_Modification records_:
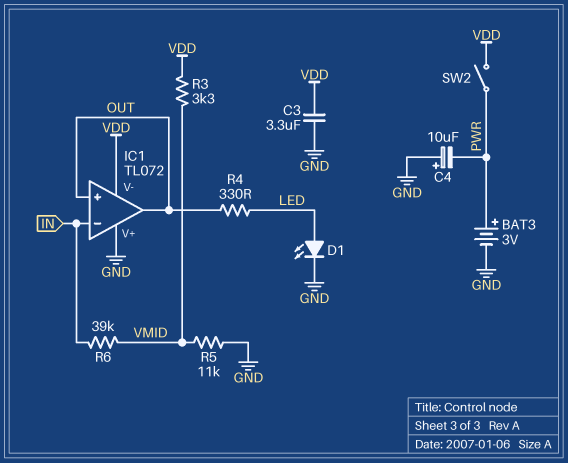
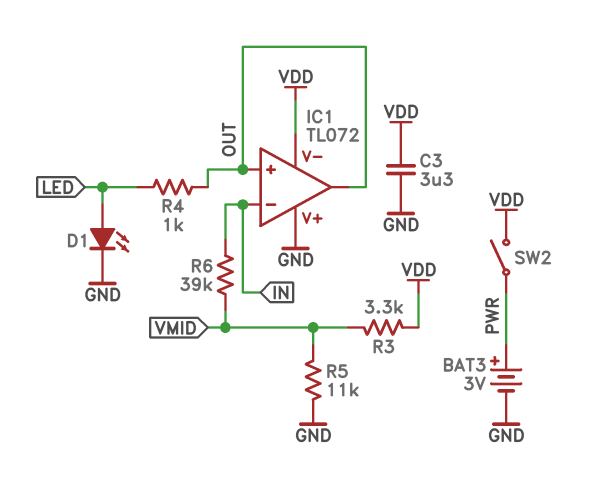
C4: 10uF (plus GND, minus PWR) -> none
R4: 330 (LED, OUT) -> 1k (LED, OUT)

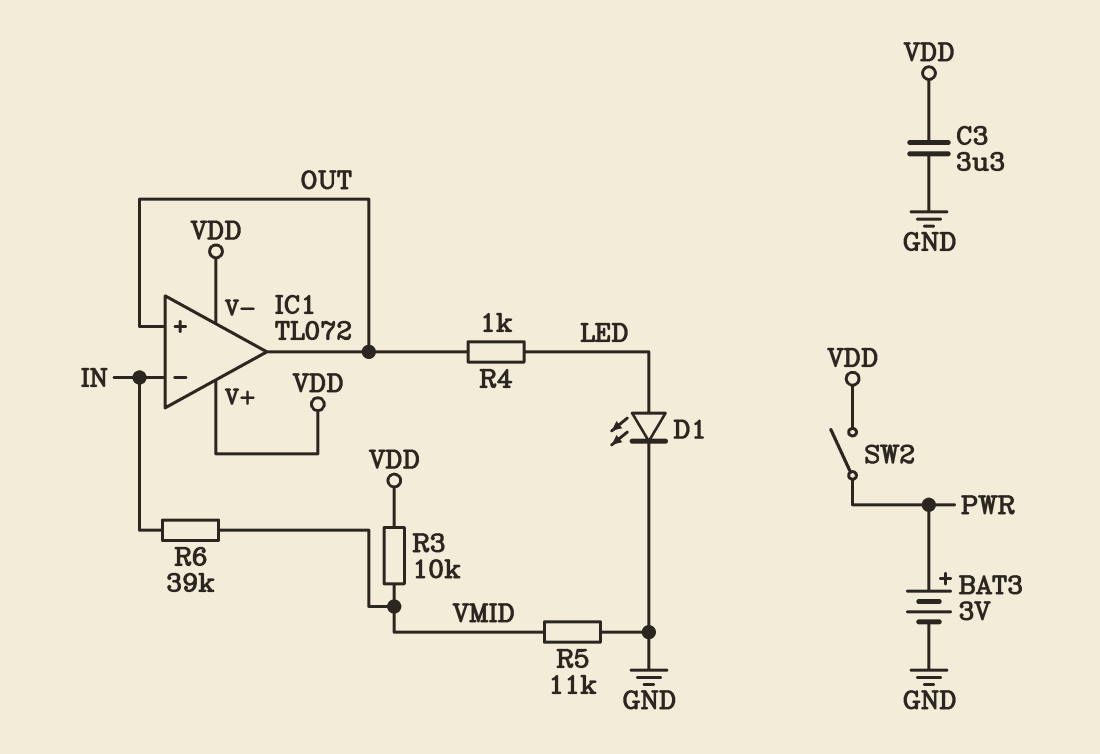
IC1 pin V+: GND -> VDD
R3: 3.3k (VDD, VMID) -> 10k (VDD, VMID)

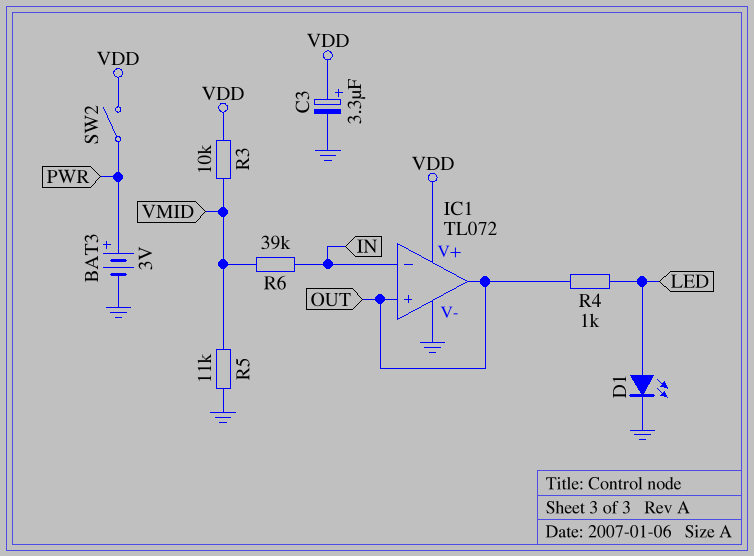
C3: 3.3uF (GND, VDD) -> 3.3uF (plus VDD, minus GND)
IC1 pin V-: VDD -> GND

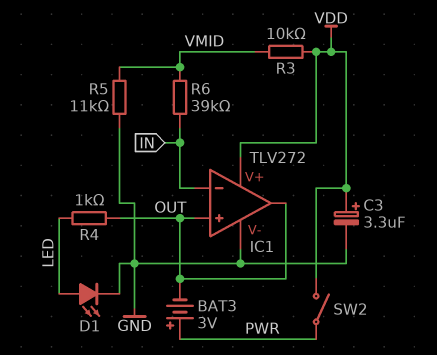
BAT3: 3V (plus PWR, minus GND) -> 3V (plus PWR, minus OUT)
IC1: TL072 -> TLV272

_Work instruction_:
No lines before the one containing "BAT3: 3V (plus" belong in the answer; write out that line and each one after it exactly, through the end of the records.

_Expected output_:
BAT3: 3V (plus PWR, minus GND) -> 3V (plus PWR, minus OUT)
IC1: TL072 -> TLV272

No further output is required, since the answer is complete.